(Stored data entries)
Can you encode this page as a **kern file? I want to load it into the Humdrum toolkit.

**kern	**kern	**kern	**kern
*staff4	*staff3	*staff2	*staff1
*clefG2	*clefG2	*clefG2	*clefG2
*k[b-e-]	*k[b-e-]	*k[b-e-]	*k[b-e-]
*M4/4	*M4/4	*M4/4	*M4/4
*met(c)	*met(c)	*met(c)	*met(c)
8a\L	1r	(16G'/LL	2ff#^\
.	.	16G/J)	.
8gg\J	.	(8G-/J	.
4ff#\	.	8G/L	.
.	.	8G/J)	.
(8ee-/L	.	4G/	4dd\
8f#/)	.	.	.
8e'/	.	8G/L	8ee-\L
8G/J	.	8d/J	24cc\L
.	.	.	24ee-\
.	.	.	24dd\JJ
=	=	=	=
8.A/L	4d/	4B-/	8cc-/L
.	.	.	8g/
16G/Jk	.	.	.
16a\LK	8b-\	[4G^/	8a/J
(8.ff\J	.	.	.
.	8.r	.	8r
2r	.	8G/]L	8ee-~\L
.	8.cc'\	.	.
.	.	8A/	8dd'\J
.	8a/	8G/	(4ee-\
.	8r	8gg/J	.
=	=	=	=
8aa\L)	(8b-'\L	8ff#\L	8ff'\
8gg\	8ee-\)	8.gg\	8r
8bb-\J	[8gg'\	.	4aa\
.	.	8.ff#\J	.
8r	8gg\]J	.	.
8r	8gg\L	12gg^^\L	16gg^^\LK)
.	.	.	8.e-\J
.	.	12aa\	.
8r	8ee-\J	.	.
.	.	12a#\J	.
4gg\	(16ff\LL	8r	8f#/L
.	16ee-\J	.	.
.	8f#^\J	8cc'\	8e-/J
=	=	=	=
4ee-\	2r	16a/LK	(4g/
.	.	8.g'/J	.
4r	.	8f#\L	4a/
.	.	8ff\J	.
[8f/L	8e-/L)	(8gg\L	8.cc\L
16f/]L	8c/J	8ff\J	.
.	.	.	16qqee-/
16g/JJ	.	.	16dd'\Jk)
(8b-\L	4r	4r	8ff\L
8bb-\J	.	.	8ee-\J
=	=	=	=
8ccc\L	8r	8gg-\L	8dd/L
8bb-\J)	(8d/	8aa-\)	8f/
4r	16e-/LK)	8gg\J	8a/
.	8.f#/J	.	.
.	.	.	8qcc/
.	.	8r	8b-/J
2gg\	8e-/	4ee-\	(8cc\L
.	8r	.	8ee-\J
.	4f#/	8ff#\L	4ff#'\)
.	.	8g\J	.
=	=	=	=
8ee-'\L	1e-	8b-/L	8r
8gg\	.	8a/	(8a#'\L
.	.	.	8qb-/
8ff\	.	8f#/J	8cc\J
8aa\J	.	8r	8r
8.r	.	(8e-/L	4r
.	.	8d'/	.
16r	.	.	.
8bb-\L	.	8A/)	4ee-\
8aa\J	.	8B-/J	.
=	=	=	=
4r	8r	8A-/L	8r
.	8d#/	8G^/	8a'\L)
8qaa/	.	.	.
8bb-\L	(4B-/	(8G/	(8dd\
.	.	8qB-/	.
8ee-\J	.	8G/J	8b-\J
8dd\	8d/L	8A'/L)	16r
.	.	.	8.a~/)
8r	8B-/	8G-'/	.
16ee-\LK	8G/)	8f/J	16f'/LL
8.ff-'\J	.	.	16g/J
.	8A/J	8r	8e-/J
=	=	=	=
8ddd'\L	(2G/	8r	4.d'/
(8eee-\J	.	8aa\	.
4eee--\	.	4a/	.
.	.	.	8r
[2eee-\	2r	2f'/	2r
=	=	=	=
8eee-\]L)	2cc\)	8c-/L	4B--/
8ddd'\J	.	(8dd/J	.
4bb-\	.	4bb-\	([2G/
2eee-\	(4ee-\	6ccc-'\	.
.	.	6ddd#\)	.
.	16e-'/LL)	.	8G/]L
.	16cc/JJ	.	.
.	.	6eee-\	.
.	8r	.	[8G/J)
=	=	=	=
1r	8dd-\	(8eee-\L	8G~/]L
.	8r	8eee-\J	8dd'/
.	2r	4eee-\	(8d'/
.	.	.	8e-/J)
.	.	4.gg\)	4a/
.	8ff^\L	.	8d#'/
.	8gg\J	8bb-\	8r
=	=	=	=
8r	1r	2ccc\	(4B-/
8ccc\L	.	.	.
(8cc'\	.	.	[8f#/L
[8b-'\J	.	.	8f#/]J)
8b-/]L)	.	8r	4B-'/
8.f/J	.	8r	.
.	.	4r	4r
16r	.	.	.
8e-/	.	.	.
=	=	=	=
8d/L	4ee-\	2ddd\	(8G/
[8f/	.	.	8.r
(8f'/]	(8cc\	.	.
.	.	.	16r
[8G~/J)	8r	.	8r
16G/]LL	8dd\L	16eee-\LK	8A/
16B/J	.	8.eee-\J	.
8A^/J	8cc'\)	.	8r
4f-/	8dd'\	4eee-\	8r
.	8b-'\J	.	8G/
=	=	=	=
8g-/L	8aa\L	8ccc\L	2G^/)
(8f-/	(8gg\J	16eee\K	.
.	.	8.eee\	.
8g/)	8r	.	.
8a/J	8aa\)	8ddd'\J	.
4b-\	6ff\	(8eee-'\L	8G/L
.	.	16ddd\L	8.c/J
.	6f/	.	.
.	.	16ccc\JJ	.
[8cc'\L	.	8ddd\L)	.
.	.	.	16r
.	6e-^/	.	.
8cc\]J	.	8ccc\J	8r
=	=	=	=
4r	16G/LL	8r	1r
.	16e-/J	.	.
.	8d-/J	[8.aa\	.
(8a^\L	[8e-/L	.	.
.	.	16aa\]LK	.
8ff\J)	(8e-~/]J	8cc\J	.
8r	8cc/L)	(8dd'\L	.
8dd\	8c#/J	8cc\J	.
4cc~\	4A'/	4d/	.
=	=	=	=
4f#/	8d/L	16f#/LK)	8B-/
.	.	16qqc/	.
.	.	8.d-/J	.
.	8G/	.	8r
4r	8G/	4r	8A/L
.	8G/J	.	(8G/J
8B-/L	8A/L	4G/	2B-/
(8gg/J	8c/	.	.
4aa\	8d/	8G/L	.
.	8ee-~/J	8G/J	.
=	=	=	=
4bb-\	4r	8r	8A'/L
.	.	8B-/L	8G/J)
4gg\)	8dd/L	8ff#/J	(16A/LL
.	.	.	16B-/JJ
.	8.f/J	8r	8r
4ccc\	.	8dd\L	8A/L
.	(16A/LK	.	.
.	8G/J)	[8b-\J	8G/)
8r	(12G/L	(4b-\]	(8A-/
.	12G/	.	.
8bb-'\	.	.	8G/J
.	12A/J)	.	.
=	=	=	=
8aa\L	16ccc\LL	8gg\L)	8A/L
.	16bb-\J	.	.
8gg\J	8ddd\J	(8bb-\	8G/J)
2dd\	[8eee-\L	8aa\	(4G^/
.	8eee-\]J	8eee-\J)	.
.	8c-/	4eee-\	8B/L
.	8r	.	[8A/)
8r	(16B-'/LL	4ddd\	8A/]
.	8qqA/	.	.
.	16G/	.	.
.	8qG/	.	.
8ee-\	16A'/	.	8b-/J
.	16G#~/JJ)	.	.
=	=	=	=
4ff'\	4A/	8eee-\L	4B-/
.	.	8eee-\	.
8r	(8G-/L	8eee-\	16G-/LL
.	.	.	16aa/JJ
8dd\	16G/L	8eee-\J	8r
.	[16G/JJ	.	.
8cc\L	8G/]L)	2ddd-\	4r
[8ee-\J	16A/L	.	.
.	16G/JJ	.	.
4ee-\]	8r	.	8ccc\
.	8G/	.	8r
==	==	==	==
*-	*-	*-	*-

**What you have to do:** Find every line in the entries above that contains the string "kern" and copy each one in full. Matching is case-sensitive.

**Reply:**
Can you encode this page as a **kern file? I want to load it into the Humdrum toolkit.
**kern	**kern	**kern	**kern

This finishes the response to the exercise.